What to produce >>
Set down the records once more, please, exactly and with the pictures left out.

Data provided >>
- Opening Delimiter -
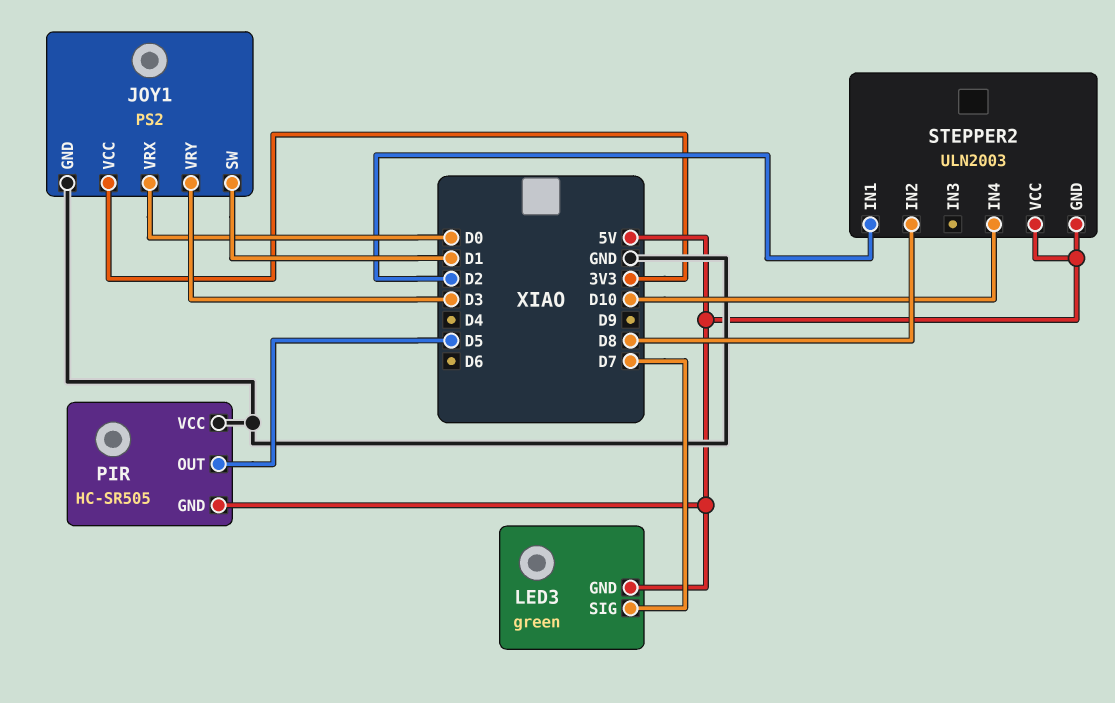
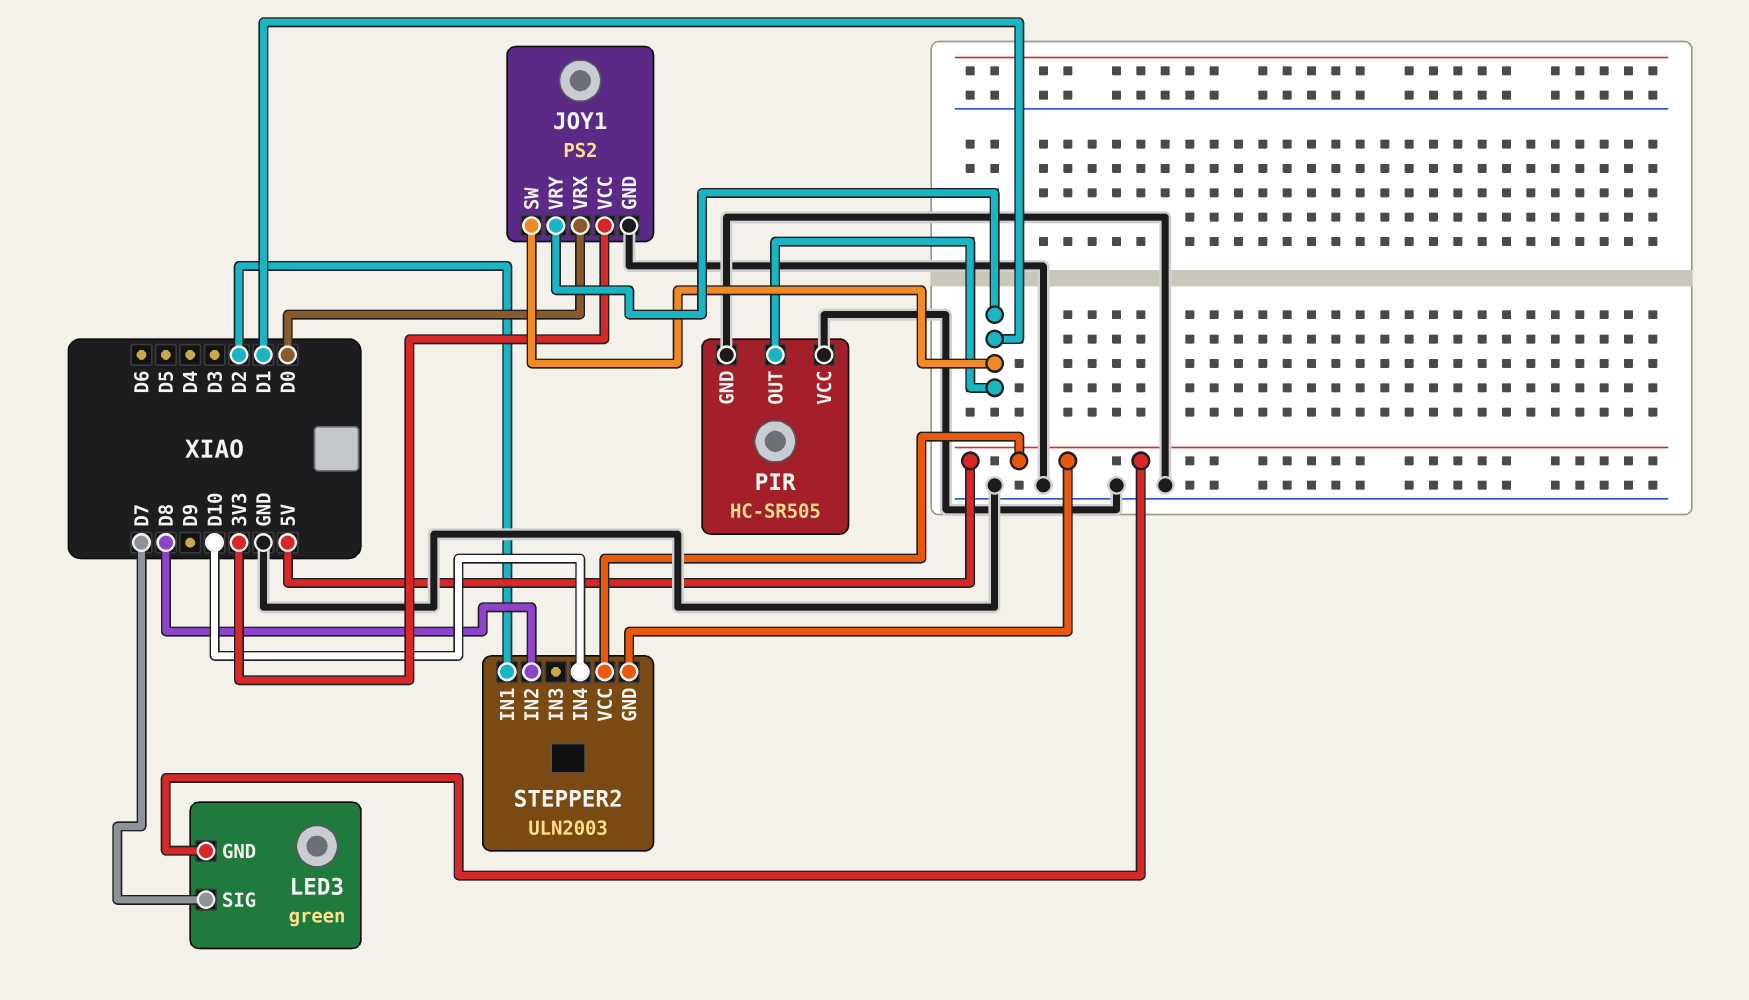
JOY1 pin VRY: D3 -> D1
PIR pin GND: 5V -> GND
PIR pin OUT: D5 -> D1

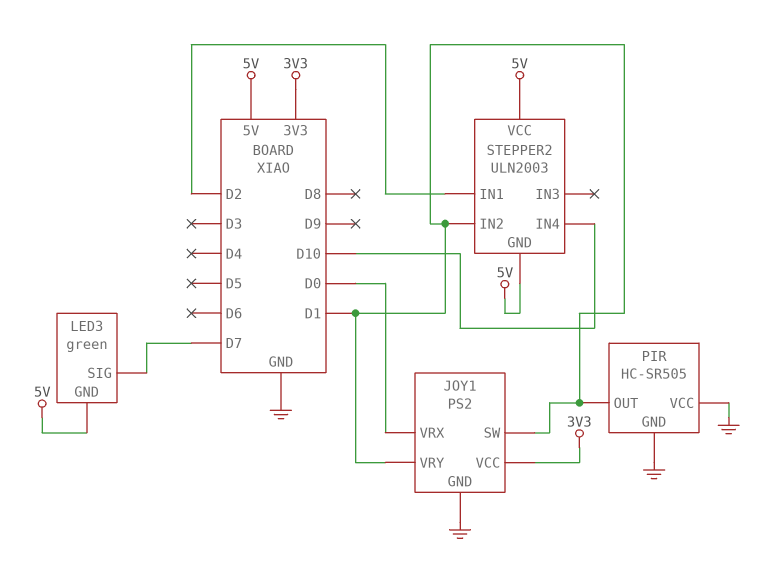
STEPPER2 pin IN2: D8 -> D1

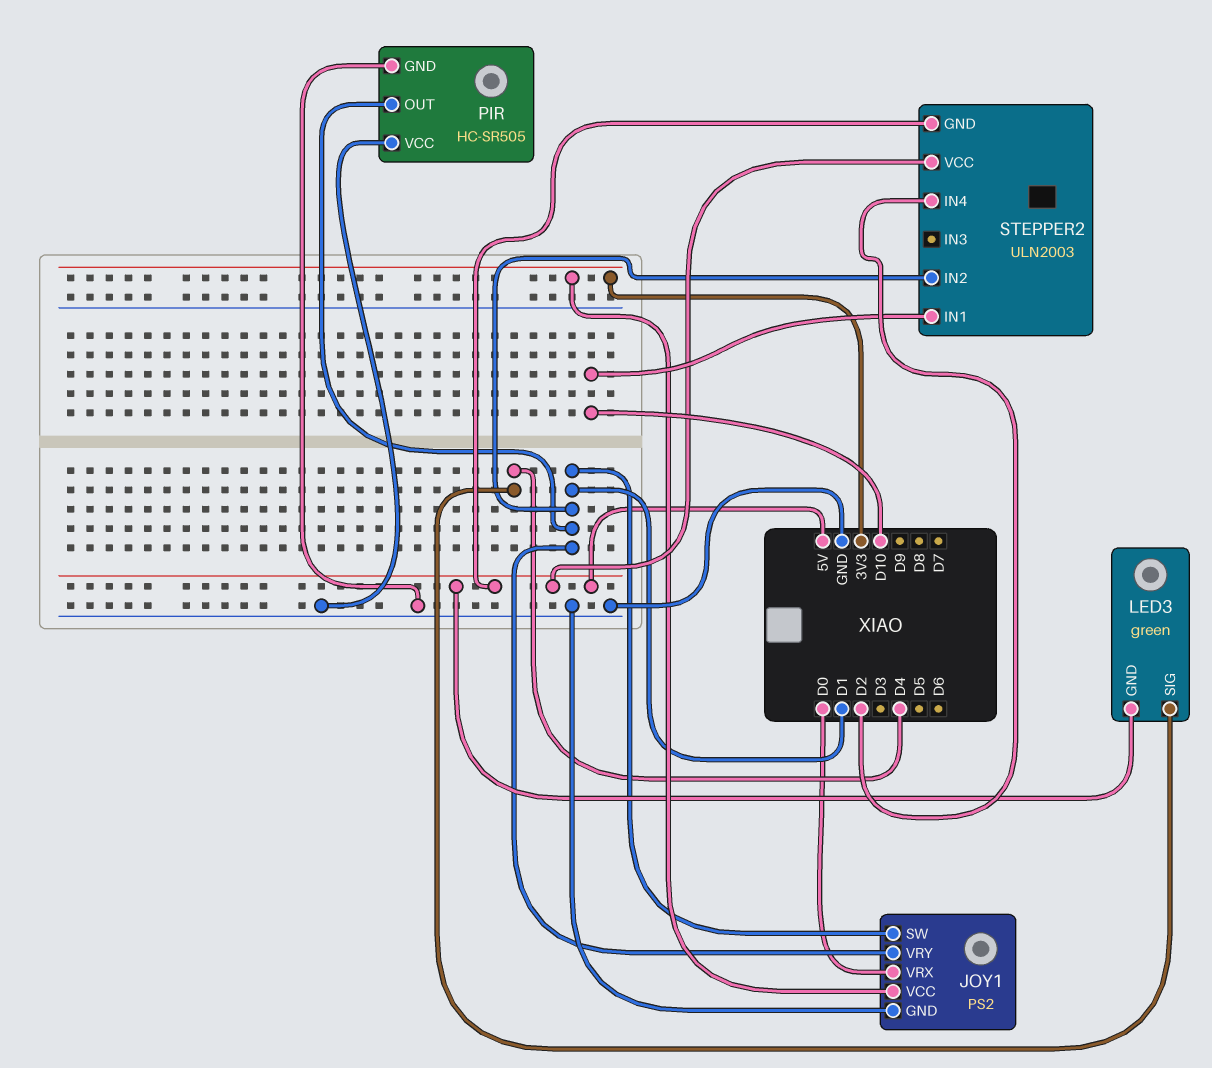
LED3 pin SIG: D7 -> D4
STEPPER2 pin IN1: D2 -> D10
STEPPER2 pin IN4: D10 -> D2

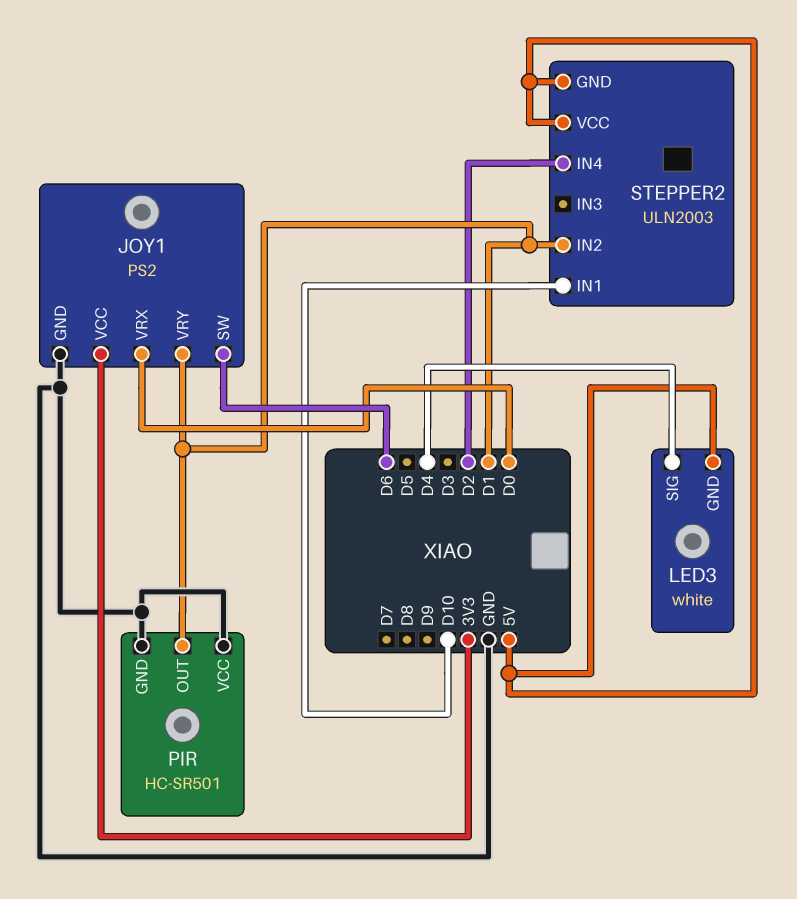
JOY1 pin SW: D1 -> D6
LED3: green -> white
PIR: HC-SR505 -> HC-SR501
- Closing Delimiter -
Answer area >>
JOY1 pin VRY: D3 -> D1
PIR pin GND: 5V -> GND
PIR pin OUT: D5 -> D1

STEPPER2 pin IN2: D8 -> D1

LED3 pin SIG: D7 -> D4
STEPPER2 pin IN1: D2 -> D10
STEPPER2 pin IN4: D10 -> D2

JOY1 pin SW: D1 -> D6
LED3: green -> white
PIR: HC-SR505 -> HC-SR501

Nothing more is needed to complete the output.